- [PROBLEM REQUIREMENTS] The complete listing goes into the output exactly, without its pictures.

- [PROVIDED INFORMATION]
########

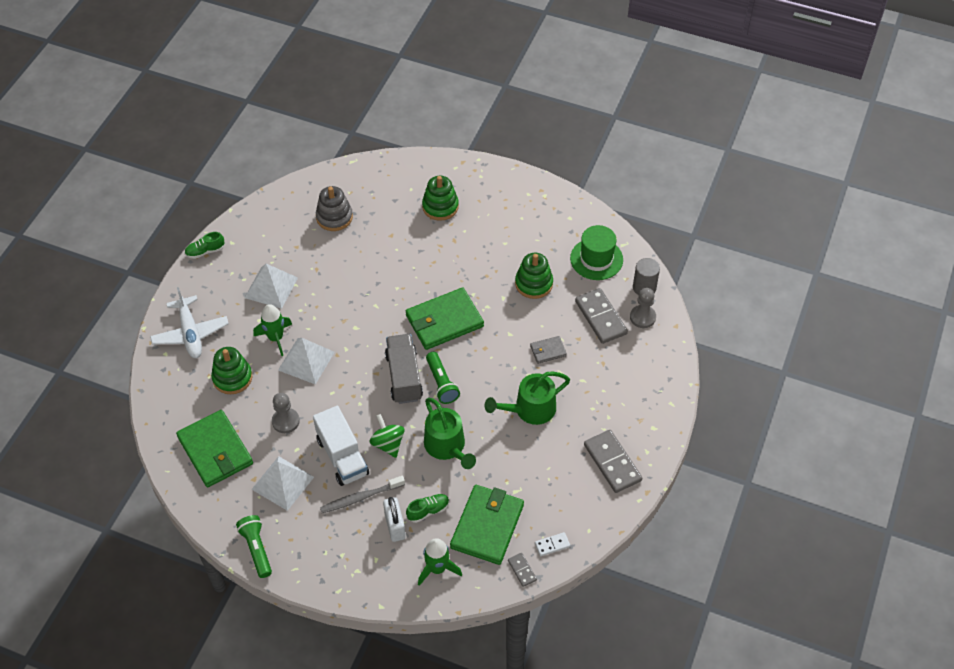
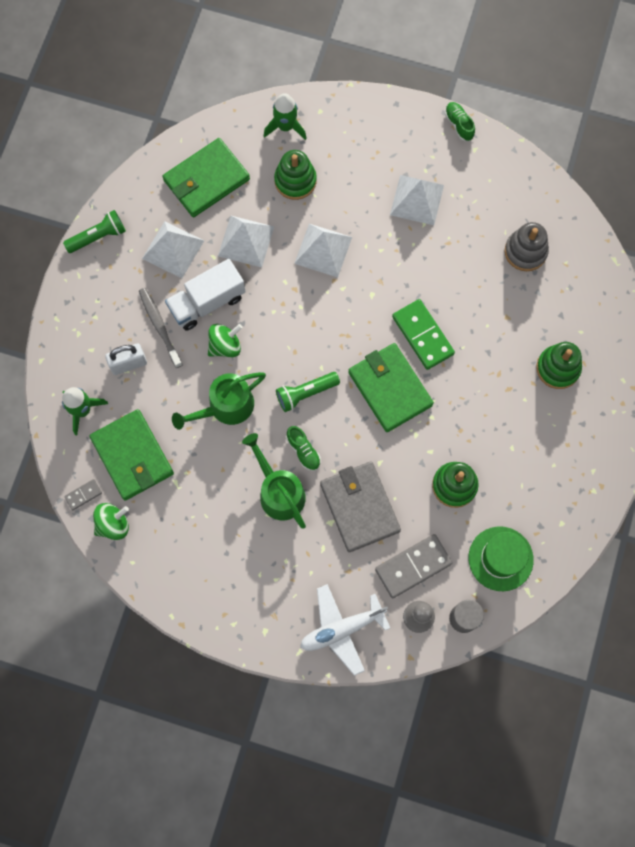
camera: 85 degrees right, 20 degrees up
(190, 333) = (347, 130): white plane -> white plane (342, 629)
(275, 338) = (349, 215): green rocket -> green rocket (285, 127)
(285, 421) = (246, 241): grey pawn -> white pyramid
(399, 294) = (423, 335): none -> green domino
(404, 377) = (311, 353): grey truck -> none
(428, 511) = (147, 395): green shoe -> green shoe (303, 451)
(487, 526) = (132, 456): green wallet -> green wallet turned 45 degrees clockwise
(548, 351) = (359, 507): grey wallet -> grey wallet, size x2.11
(552, 545) = (113, 524): white domino -> green spinning top
(612, 463) = (216, 585): grey domino -> none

########

- [WRITTEN SOLUTION]
camera: 85 degrees right, 20 degrees up
(190, 333) = (347, 130): white plane -> white plane (342, 629)
(275, 338) = (349, 215): green rocket -> green rocket (285, 127)
(285, 421) = (246, 241): grey pawn -> white pyramid
(399, 294) = (423, 335): none -> green domino
(404, 377) = (311, 353): grey truck -> none
(428, 511) = (147, 395): green shoe -> green shoe (303, 451)
(487, 526) = (132, 456): green wallet -> green wallet turned 45 degrees clockwise
(548, 351) = (359, 507): grey wallet -> grey wallet, size x2.11
(552, 545) = (113, 524): white domino -> green spinning top
(612, 463) = (216, 585): grey domino -> none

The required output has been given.